THE TASK
All the lines below need to be transcribed exactly. Pictures get left out.
┌────────
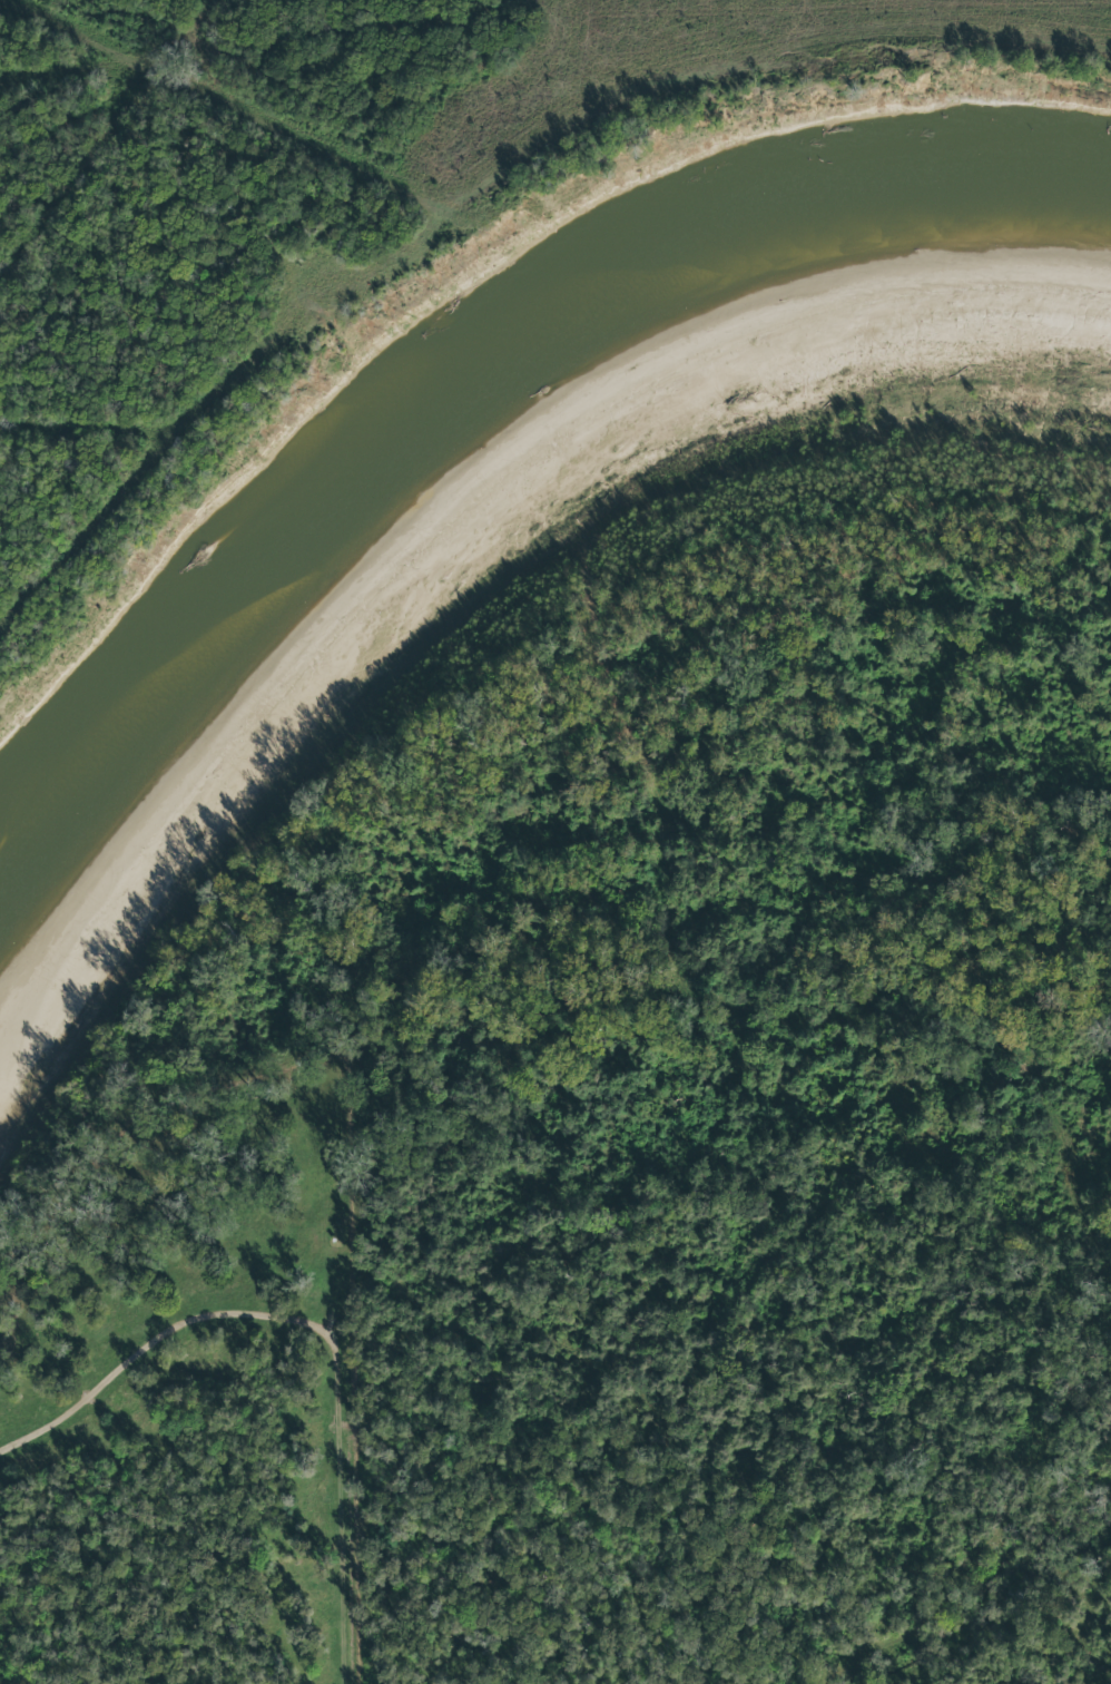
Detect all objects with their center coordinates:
road: (542, 179)
river: (469, 418)
road: (181, 974)
road: (735, 1016)
road: (127, 1123)
road: (40, 1162)
road: (1084, 1631)

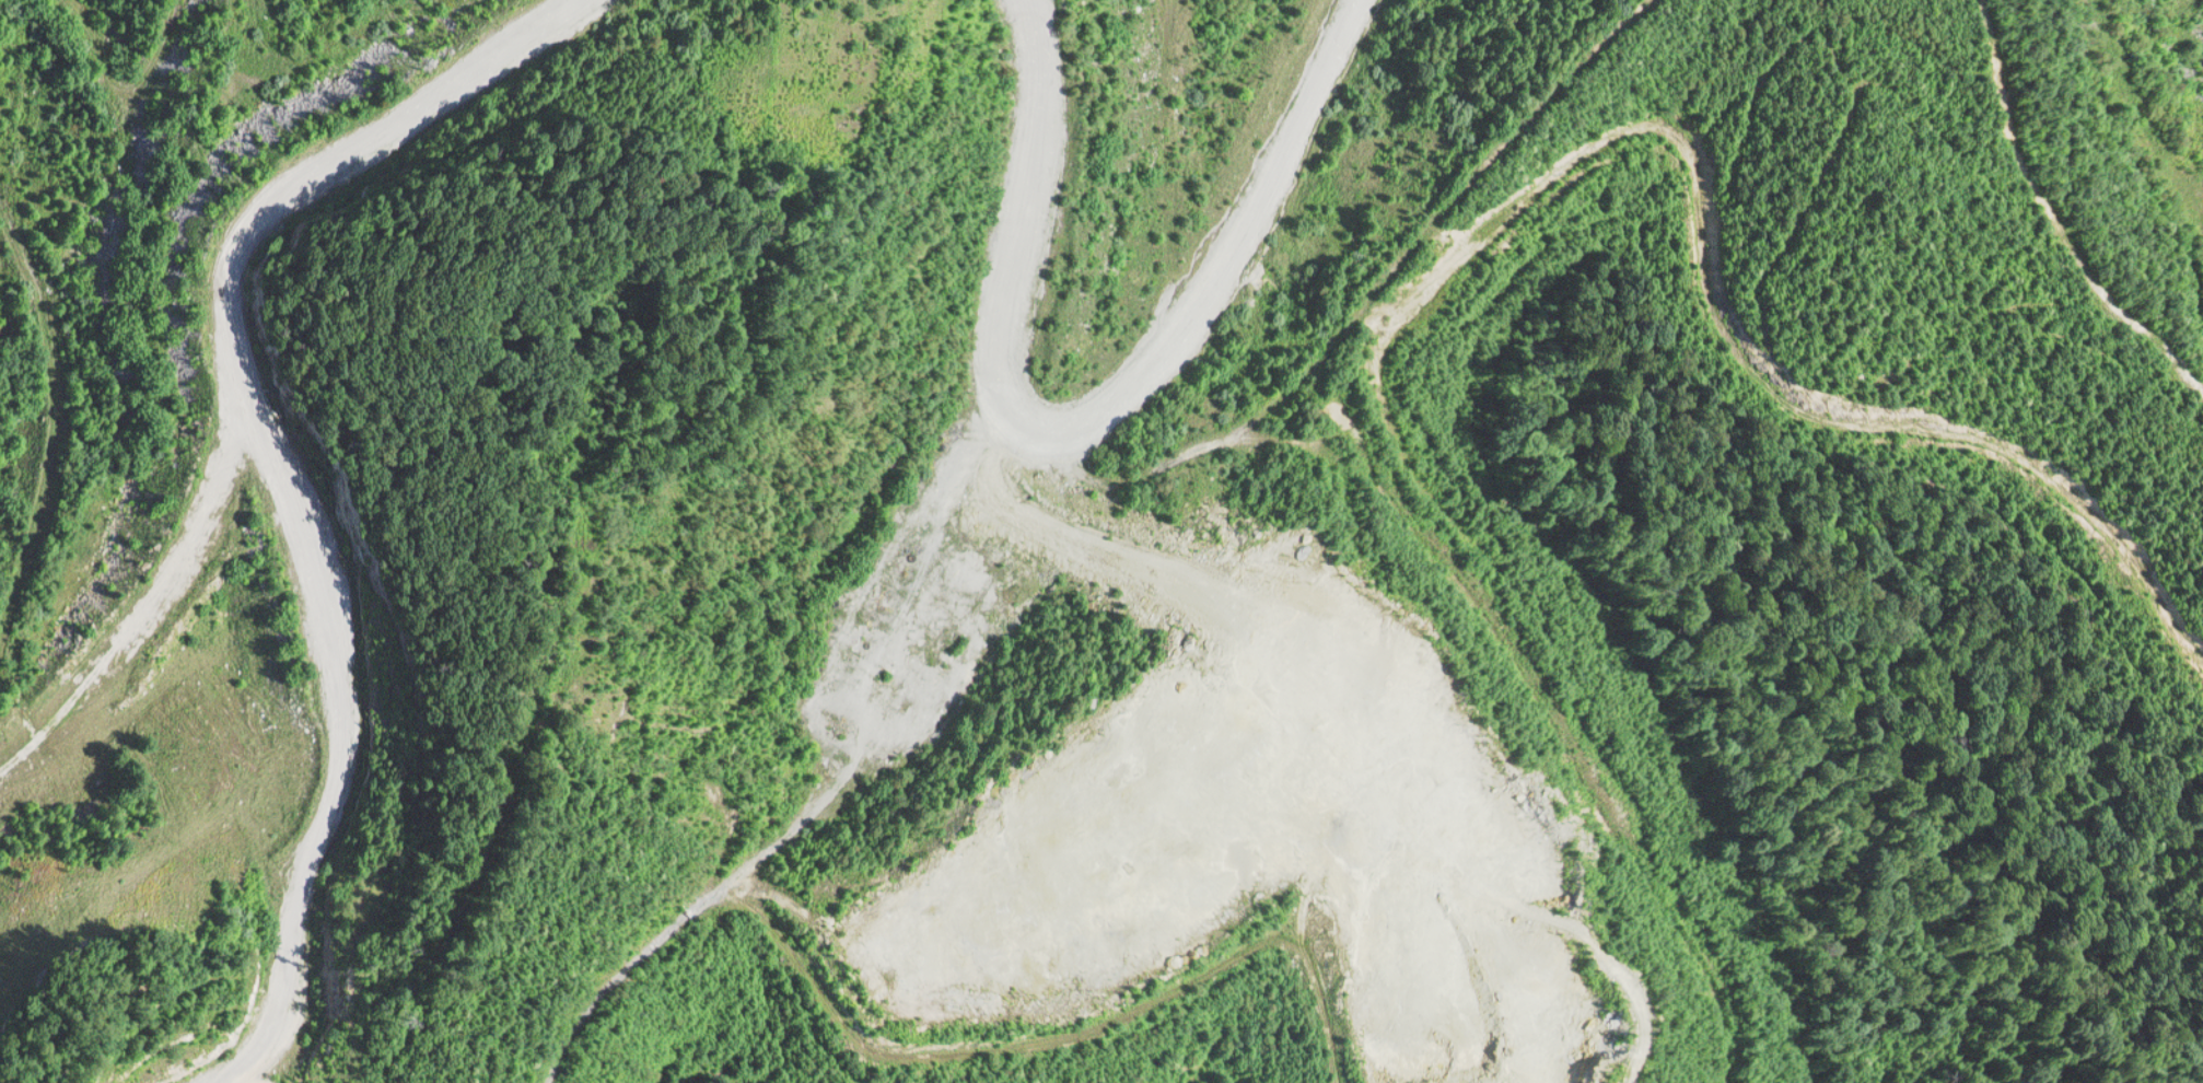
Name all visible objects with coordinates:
quarry: (1101, 541)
└────────
SOLUTION
Detect all objects with their center coordinates:
road: (542, 179)
river: (469, 418)
road: (181, 974)
road: (735, 1016)
road: (127, 1123)
road: (40, 1162)
road: (1084, 1631)

Name all visible objects with coordinates:
quarry: (1101, 541)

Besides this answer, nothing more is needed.